## EXERCISE OBJECTIVE
Below this line is the material. Write out only its lines from the one containing "(337, 340) = (435, 352): white" through the one containing "(551, 362) = (525, 203): white", both kept, exactly.

====

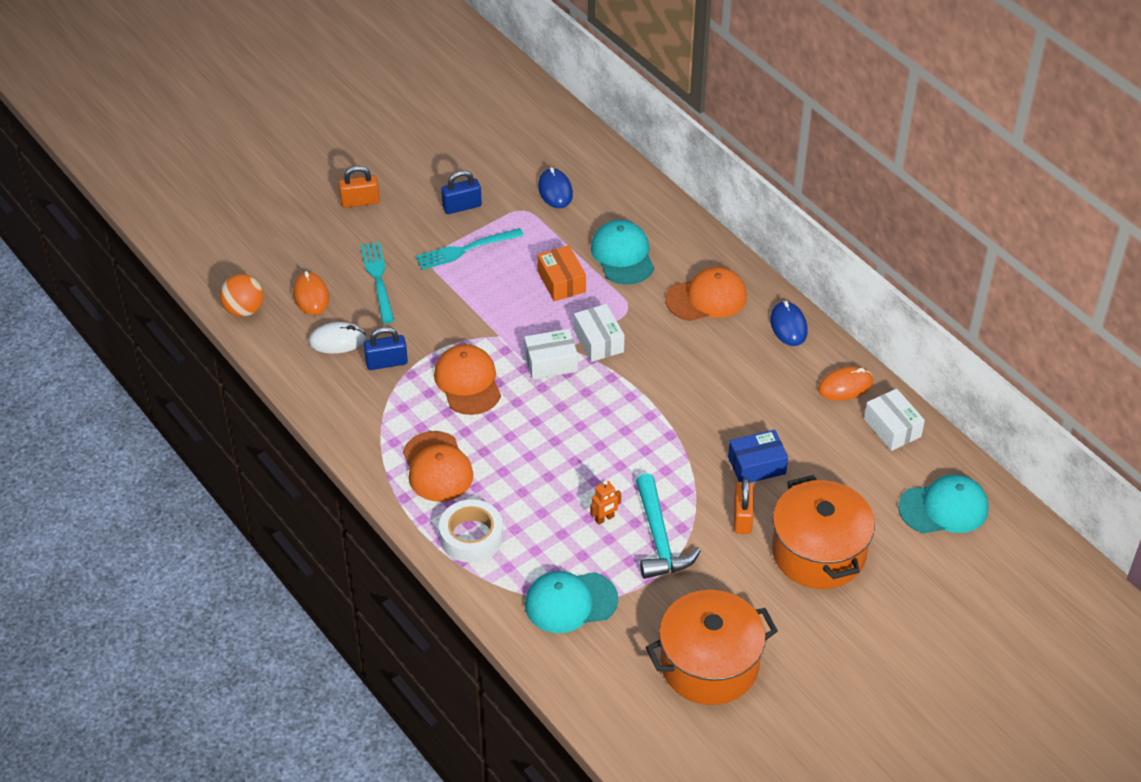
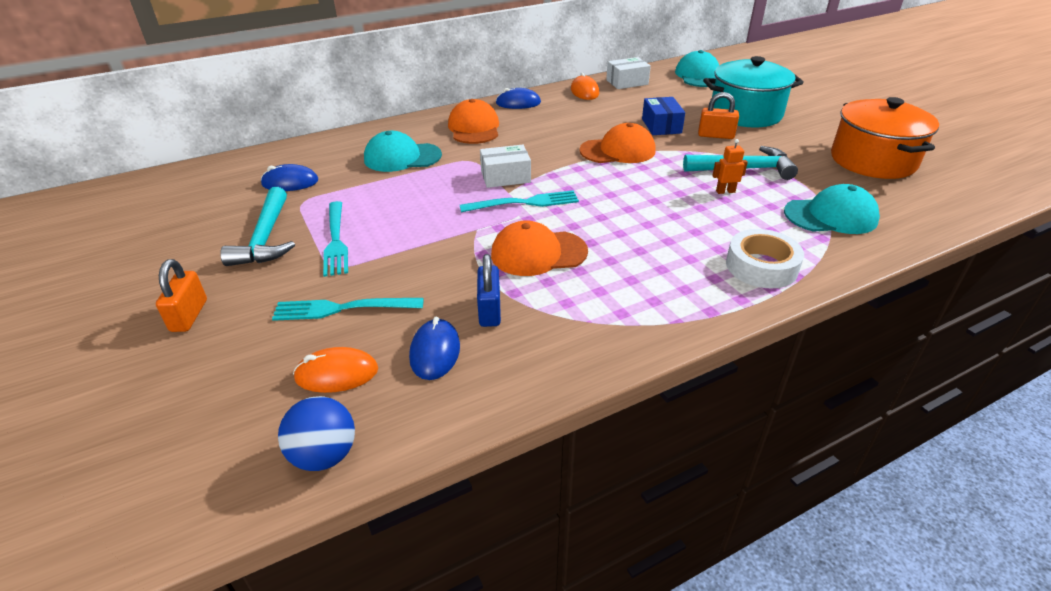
camera: 80 degrees left, 10 degrees down
(244, 310) = (324, 455): orange ball -> blue ball
(337, 340) = (435, 352): white mouse -> blue mouse
(437, 467) = (663, 282): orange cap -> orange cap (618, 151)
(462, 206) = (266, 238): blue padlock -> turquoise hammer
(551, 362) = (525, 203): white box -> turquoise fork
(561, 282) = (418, 189): orange box -> none
(570, 602) = (831, 216): turquoise cap -> turquoise cap turned 90 degrees counterclockwise
(604, 518) = (725, 191): orange robot -> orange robot turned 75 degrees counterclockwise
(818, 552) = (745, 114): orange pot -> turquoise pot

====

## ANSWER TO THE EXERCISE
(337, 340) = (435, 352): white mouse -> blue mouse
(437, 467) = (663, 282): orange cap -> orange cap (618, 151)
(462, 206) = (266, 238): blue padlock -> turquoise hammer
(551, 362) = (525, 203): white box -> turquoise fork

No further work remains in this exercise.